• Task
Please return every line of the material verbatim and skip any images.

• Data excerpts
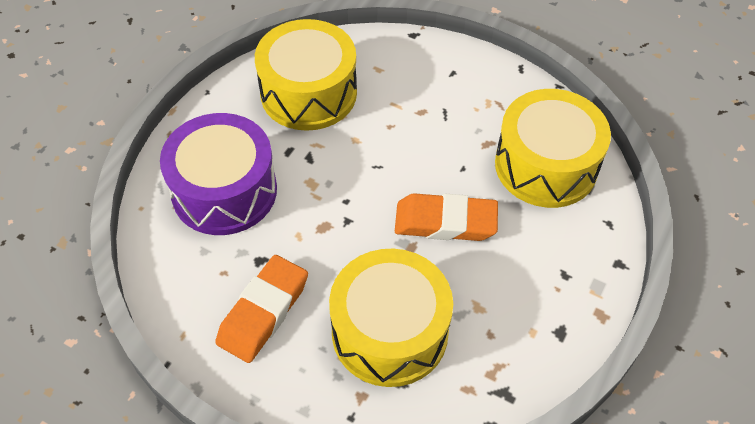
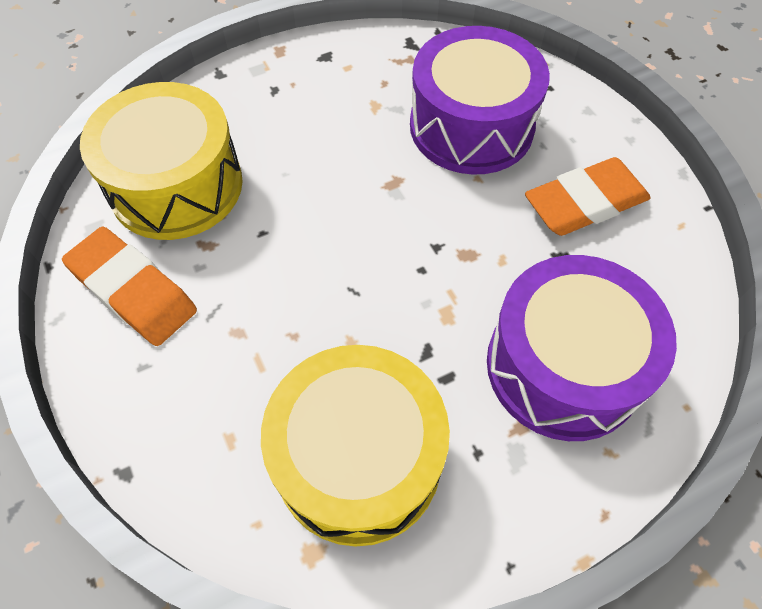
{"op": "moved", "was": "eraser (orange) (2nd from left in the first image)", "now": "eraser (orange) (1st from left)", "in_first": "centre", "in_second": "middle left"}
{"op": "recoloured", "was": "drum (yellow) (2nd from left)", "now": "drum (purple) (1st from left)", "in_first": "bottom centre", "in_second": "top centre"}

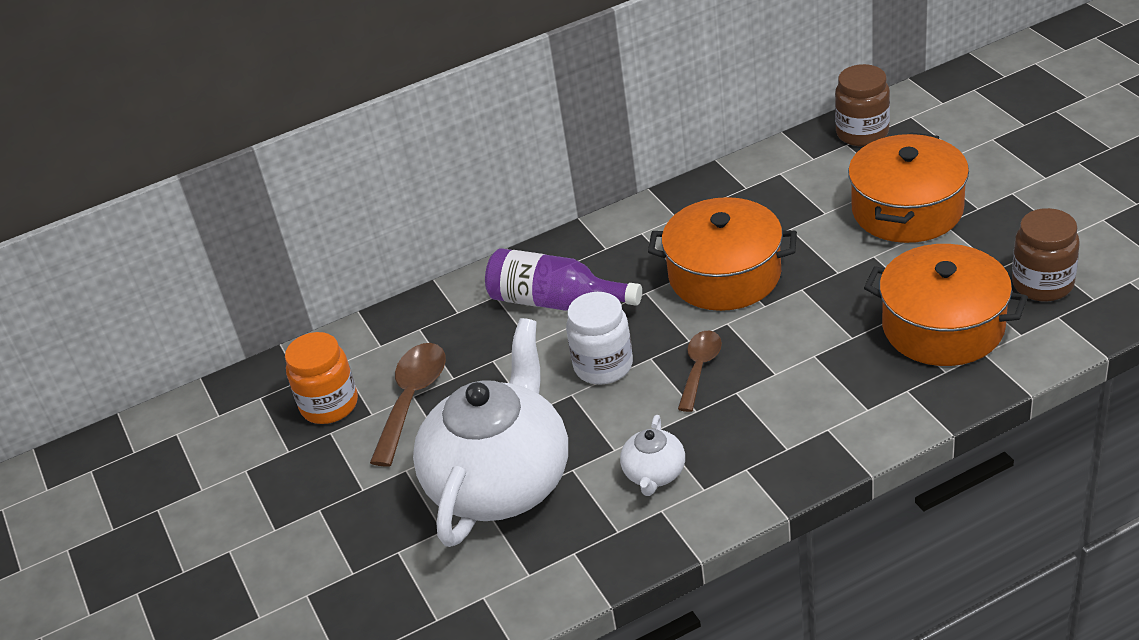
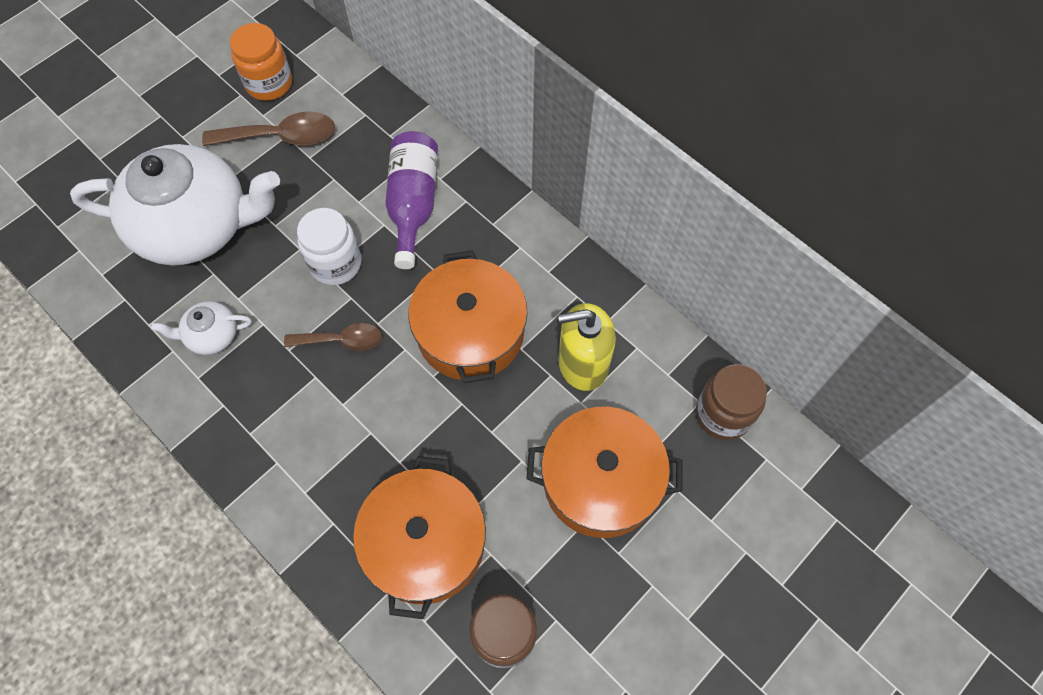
{"op": "added", "now": "soap dispenser (yellow)", "in_second": "centre"}

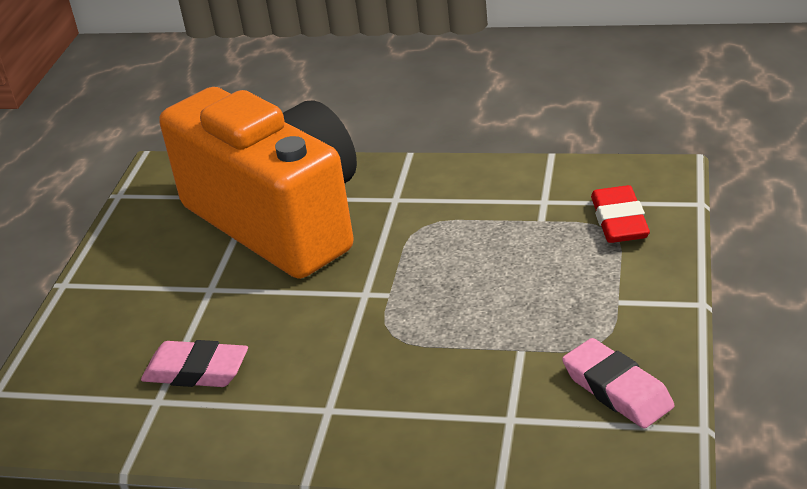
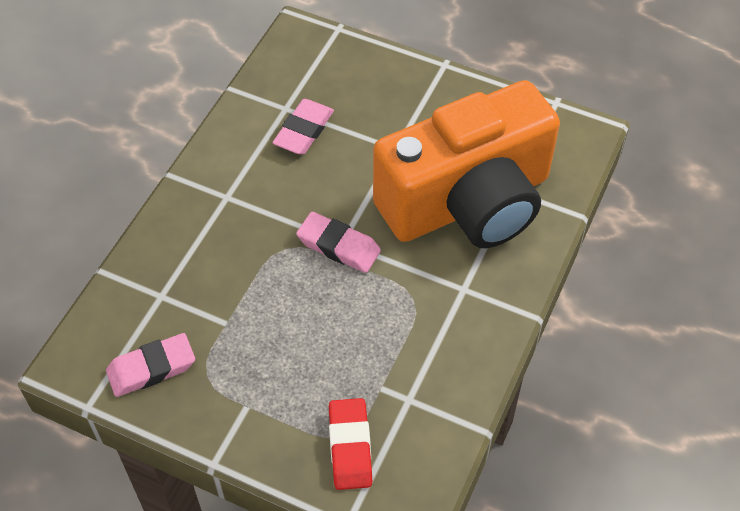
{"op": "added", "now": "eraser (pink) (3rd from left)", "in_second": "centre"}
{"op": "turned", "was": "eraser (red)", "in_first": "middle right", "in_second": "bottom centre", "clockwise": 75}

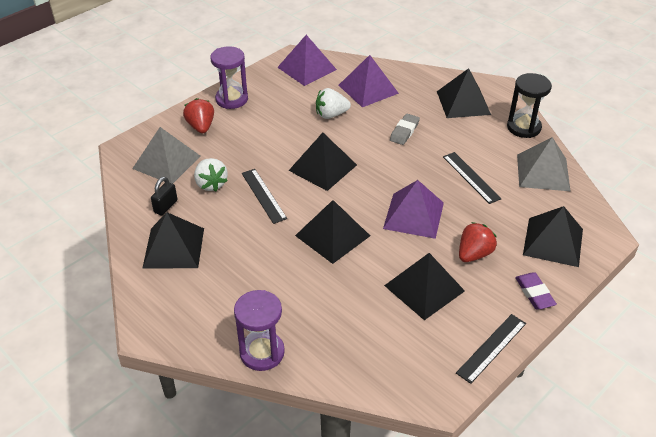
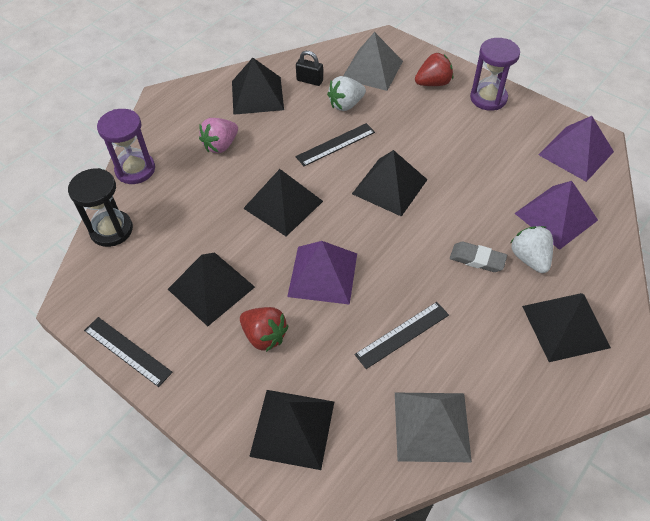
{"op": "moved", "was": "hourglass (black)", "in_first": "top right", "in_second": "middle left"}
{"op": "added", "now": "strawberry (pink)", "in_second": "top centre"}
{"op": "moved", "was": "strawberry (white) (2nd from left)", "in_first": "top centre", "in_second": "middle right"}
{"op": "removed", "was": "eraser (purple)", "in_first": "middle right"}

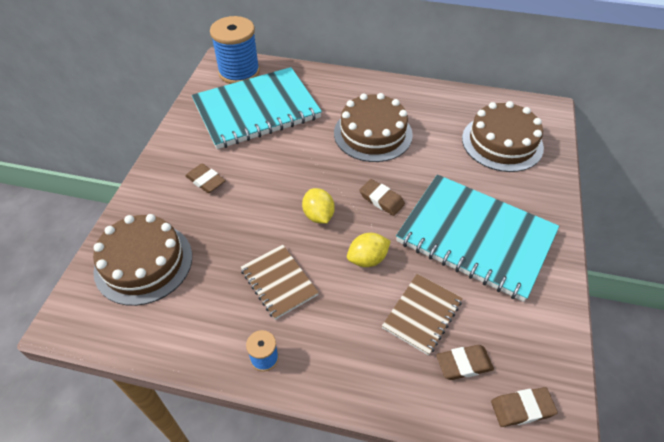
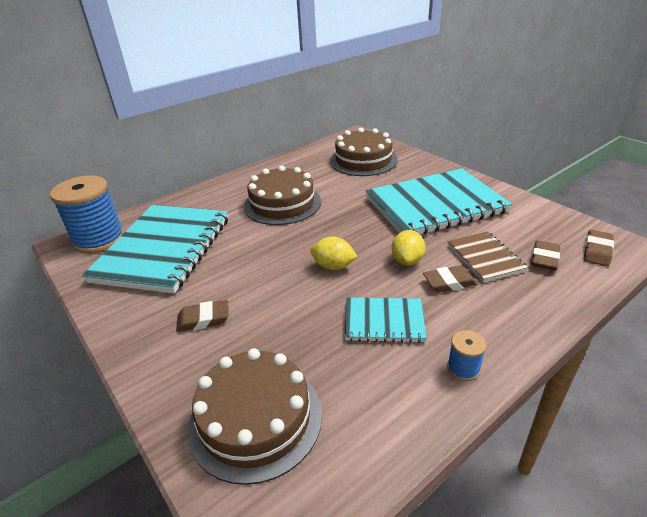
{"op": "recoloured", "was": "notebook (brown) (1st from left)", "now": "notebook (turquoise) (2nd from left)", "in_first": "centre", "in_second": "centre"}
{"op": "moved", "was": "eraser (brown) (2nd from left)", "in_first": "centre", "in_second": "middle right"}

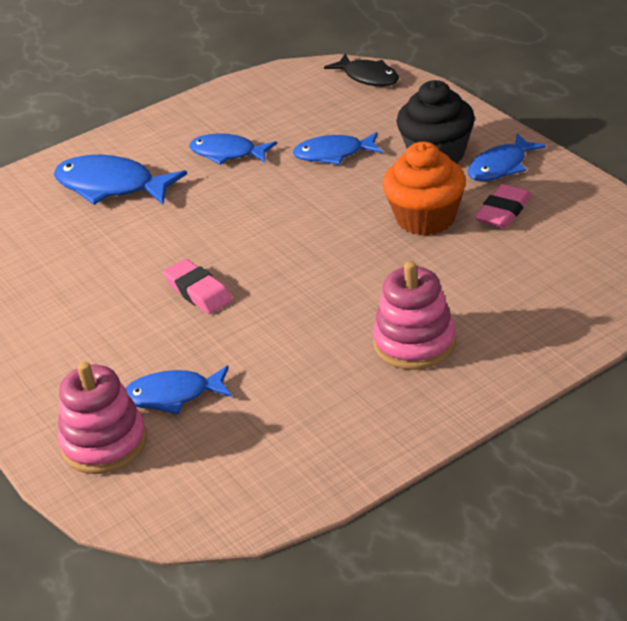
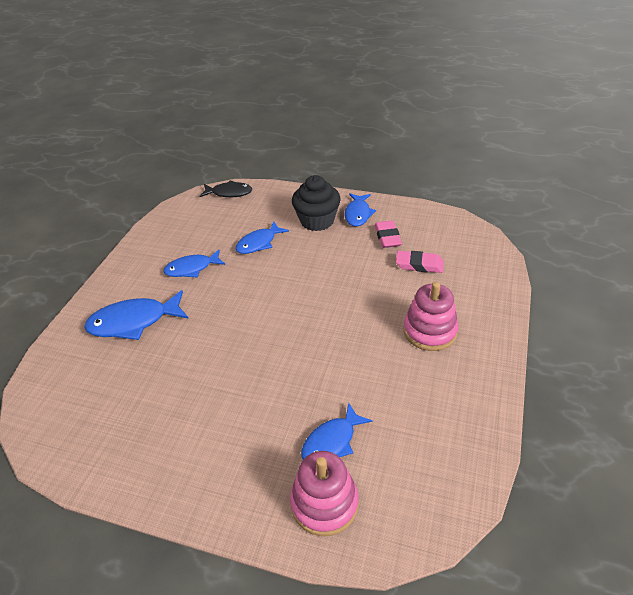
{"op": "moved", "was": "eraser (pink) (1st from left in the first image)", "now": "eraser (pink) (2nd from left)", "in_first": "middle left", "in_second": "centre"}
{"op": "removed", "was": "cupcake (orange)", "in_first": "top right"}

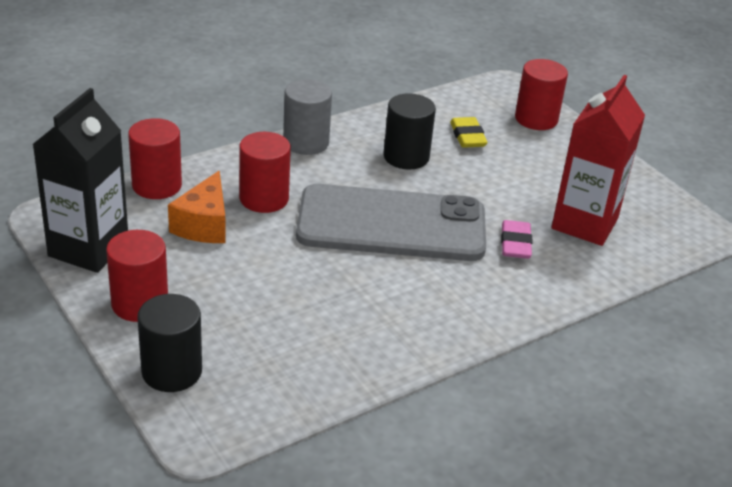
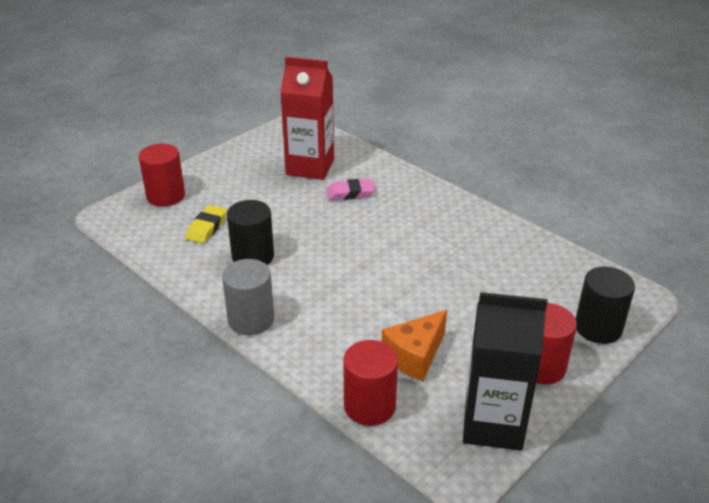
{"op": "turned", "was": "eraser (yellow)", "in_first": "top centre", "in_second": "middle left", "clockwise": -45}
{"op": "turned", "was": "cheese (orange)", "in_first": "middle left", "in_second": "bottom centre", "clockwise": 135}
{"op": "removed", "was": "cylinder (red) (3rd from left)", "in_first": "centre"}
{"op": "removed", "was": "phone (grey)", "in_first": "centre"}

• Response area
{"op": "moved", "was": "eraser (orange) (2nd from left in the first image)", "now": "eraser (orange) (1st from left)", "in_first": "centre", "in_second": "middle left"}
{"op": "recoloured", "was": "drum (yellow) (2nd from left)", "now": "drum (purple) (1st from left)", "in_first": "bottom centre", "in_second": "top centre"}

{"op": "added", "now": "soap dispenser (yellow)", "in_second": "centre"}

{"op": "added", "now": "eraser (pink) (3rd from left)", "in_second": "centre"}
{"op": "turned", "was": "eraser (red)", "in_first": "middle right", "in_second": "bottom centre", "clockwise": 75}

{"op": "moved", "was": "hourglass (black)", "in_first": "top right", "in_second": "middle left"}
{"op": "added", "now": "strawberry (pink)", "in_second": "top centre"}
{"op": "moved", "was": "strawberry (white) (2nd from left)", "in_first": "top centre", "in_second": "middle right"}
{"op": "removed", "was": "eraser (purple)", "in_first": "middle right"}

{"op": "recoloured", "was": "notebook (brown) (1st from left)", "now": "notebook (turquoise) (2nd from left)", "in_first": "centre", "in_second": "centre"}
{"op": "moved", "was": "eraser (brown) (2nd from left)", "in_first": "centre", "in_second": "middle right"}

{"op": "moved", "was": "eraser (pink) (1st from left in the first image)", "now": "eraser (pink) (2nd from left)", "in_first": "middle left", "in_second": "centre"}
{"op": "removed", "was": "cupcake (orange)", "in_first": "top right"}

{"op": "turned", "was": "eraser (yellow)", "in_first": "top centre", "in_second": "middle left", "clockwise": -45}
{"op": "turned", "was": "cheese (orange)", "in_first": "middle left", "in_second": "bottom centre", "clockwise": 135}
{"op": "removed", "was": "cylinder (red) (3rd from left)", "in_first": "centre"}
{"op": "removed", "was": "phone (grey)", "in_first": "centre"}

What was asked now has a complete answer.